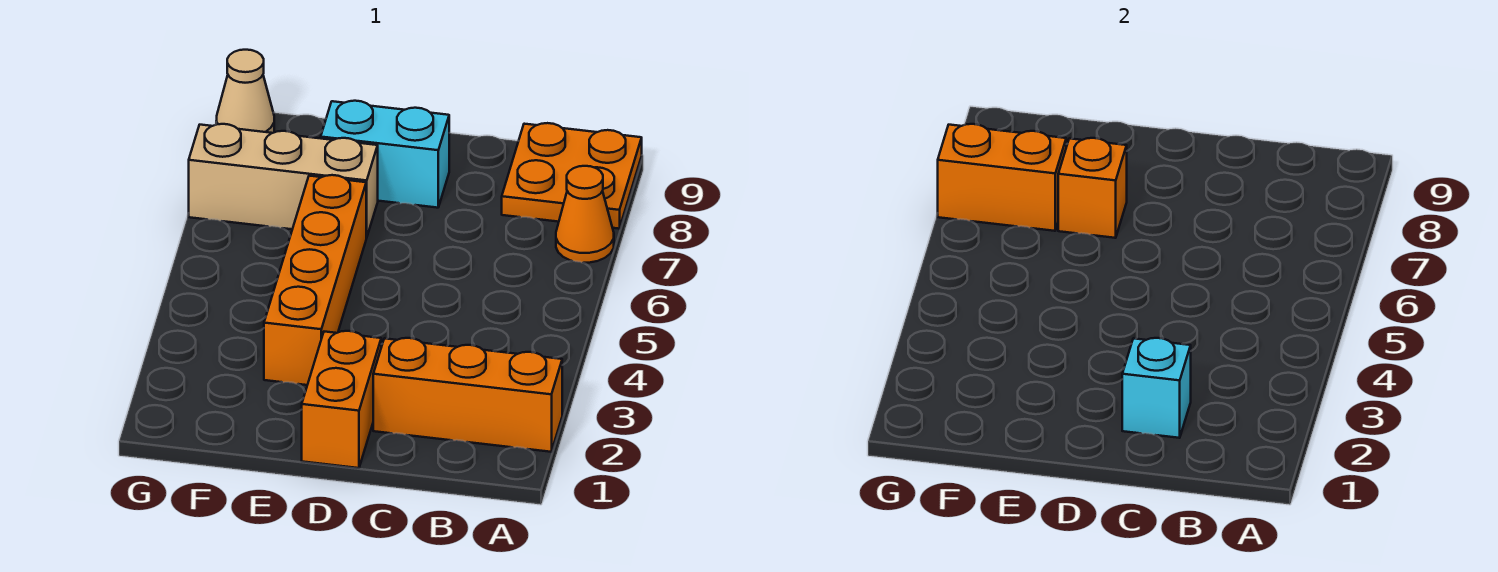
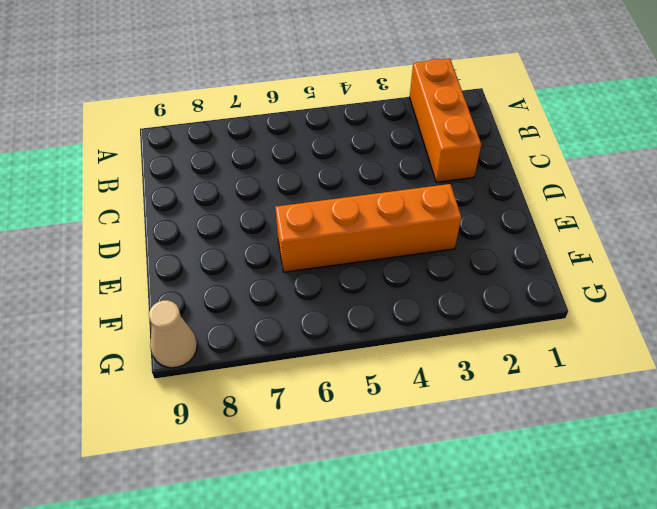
none -> orange cone A7 level 1
none -> orange plate A8:B9 level 1

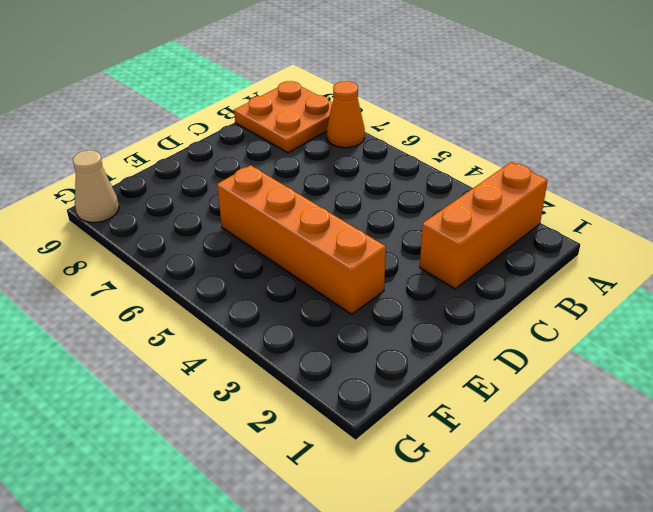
none -> orange brick D1:D2 level 1
none -> cyan brick D8:E8 level 1

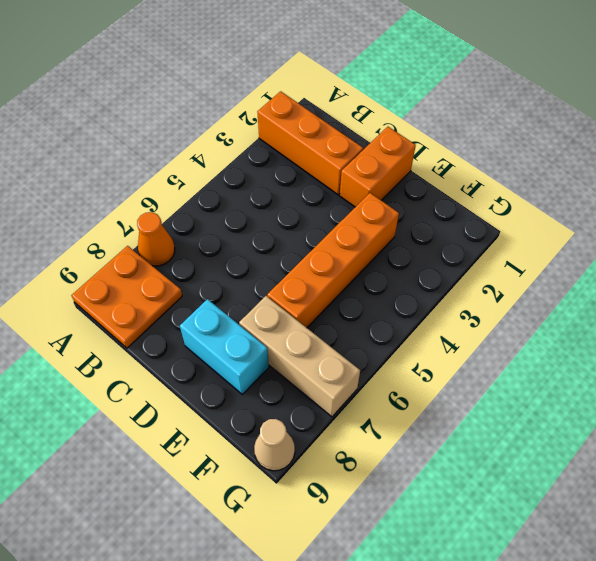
none -> cyan brick C2 level 2
none -> orange brick E7 level 2

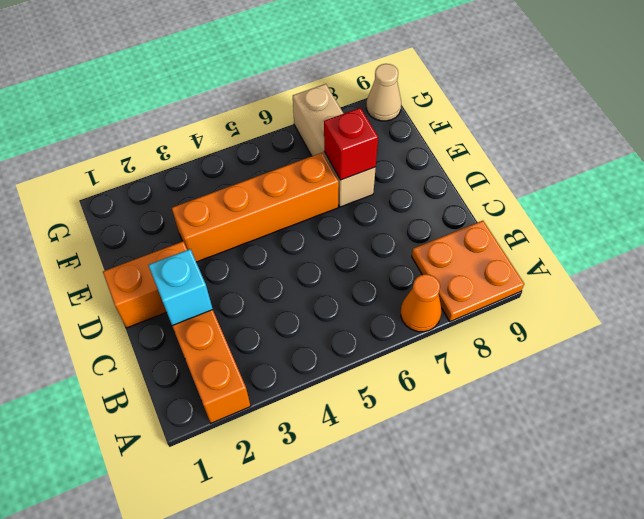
red brick E7 level 2 -> orange brick E7 level 2
none -> cyan brick D8:E8 level 1
none -> orange brick F7:G7 level 2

Goal of the exercise ->
What lines of the data contain the string "none"? List them.

Result for this task ->
none -> orange cone A7 level 1
none -> orange plate A8:B9 level 1
none -> orange brick D1:D2 level 1
none -> cyan brick D8:E8 level 1
none -> cyan brick C2 level 2
none -> orange brick E7 level 2
none -> cyan brick D8:E8 level 1
none -> orange brick F7:G7 level 2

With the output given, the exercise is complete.